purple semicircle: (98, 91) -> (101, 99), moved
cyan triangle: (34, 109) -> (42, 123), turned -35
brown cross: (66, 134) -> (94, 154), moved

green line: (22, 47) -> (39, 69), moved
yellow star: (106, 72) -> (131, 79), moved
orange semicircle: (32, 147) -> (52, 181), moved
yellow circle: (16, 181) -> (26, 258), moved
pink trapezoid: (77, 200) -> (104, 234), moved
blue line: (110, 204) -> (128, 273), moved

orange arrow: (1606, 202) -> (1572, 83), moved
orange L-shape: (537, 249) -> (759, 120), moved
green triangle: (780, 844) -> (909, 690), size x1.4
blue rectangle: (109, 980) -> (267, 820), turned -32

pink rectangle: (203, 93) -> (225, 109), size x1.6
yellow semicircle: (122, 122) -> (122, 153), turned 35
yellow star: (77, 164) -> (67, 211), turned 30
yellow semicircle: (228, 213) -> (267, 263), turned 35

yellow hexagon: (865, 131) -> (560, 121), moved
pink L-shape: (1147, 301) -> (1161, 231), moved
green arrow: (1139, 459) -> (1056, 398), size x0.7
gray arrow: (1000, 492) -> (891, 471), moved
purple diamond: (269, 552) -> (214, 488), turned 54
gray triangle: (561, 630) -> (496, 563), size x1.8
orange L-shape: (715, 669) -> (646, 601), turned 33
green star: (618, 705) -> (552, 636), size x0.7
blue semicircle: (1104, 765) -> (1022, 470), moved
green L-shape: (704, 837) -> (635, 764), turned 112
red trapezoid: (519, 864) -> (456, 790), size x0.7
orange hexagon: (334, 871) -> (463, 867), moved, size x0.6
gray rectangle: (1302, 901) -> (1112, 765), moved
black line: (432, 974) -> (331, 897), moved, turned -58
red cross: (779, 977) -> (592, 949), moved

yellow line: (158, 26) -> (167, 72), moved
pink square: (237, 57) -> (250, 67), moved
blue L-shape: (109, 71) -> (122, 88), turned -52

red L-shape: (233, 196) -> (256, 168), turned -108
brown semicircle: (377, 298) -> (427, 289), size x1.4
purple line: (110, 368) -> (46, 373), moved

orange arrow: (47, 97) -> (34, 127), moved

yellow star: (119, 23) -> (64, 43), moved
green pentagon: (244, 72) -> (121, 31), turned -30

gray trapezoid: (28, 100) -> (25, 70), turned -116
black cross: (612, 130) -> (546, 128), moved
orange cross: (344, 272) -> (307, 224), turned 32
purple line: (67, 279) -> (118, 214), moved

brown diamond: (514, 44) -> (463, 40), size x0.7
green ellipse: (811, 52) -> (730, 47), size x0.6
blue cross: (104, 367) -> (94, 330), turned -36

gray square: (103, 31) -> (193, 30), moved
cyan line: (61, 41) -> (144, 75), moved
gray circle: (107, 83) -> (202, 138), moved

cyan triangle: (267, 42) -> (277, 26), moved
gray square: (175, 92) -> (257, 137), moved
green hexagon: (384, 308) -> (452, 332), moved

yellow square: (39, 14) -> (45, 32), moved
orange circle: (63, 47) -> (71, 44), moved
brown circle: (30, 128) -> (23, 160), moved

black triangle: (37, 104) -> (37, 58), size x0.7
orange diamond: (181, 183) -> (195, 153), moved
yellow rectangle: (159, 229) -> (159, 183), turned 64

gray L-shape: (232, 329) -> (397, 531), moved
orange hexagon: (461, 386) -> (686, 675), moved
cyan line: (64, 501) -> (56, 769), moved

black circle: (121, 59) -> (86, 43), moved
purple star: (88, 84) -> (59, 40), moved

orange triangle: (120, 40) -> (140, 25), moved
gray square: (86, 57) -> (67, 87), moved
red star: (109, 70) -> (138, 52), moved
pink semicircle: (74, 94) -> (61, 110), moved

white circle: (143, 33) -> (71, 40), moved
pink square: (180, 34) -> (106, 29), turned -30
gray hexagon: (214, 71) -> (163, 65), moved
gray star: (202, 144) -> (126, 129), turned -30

◆ ◆ ◆

Task description:
In the records above, return precisely the line containing "gray square: (103, 31) -> (193, 30), moved" and each line that comes after it, up to the final one.

Response to this exercise:
gray square: (103, 31) -> (193, 30), moved
cyan line: (61, 41) -> (144, 75), moved
gray circle: (107, 83) -> (202, 138), moved

cyan triangle: (267, 42) -> (277, 26), moved
gray square: (175, 92) -> (257, 137), moved
green hexagon: (384, 308) -> (452, 332), moved

yellow square: (39, 14) -> (45, 32), moved
orange circle: (63, 47) -> (71, 44), moved
brown circle: (30, 128) -> (23, 160), moved

black triangle: (37, 104) -> (37, 58), size x0.7
orange diamond: (181, 183) -> (195, 153), moved
yellow rectangle: (159, 229) -> (159, 183), turned 64

gray L-shape: (232, 329) -> (397, 531), moved
orange hexagon: (461, 386) -> (686, 675), moved
cyan line: (64, 501) -> (56, 769), moved

black circle: (121, 59) -> (86, 43), moved
purple star: (88, 84) -> (59, 40), moved

orange triangle: (120, 40) -> (140, 25), moved
gray square: (86, 57) -> (67, 87), moved
red star: (109, 70) -> (138, 52), moved
pink semicircle: (74, 94) -> (61, 110), moved

white circle: (143, 33) -> (71, 40), moved
pink square: (180, 34) -> (106, 29), turned -30
gray hexagon: (214, 71) -> (163, 65), moved
gray star: (202, 144) -> (126, 129), turned -30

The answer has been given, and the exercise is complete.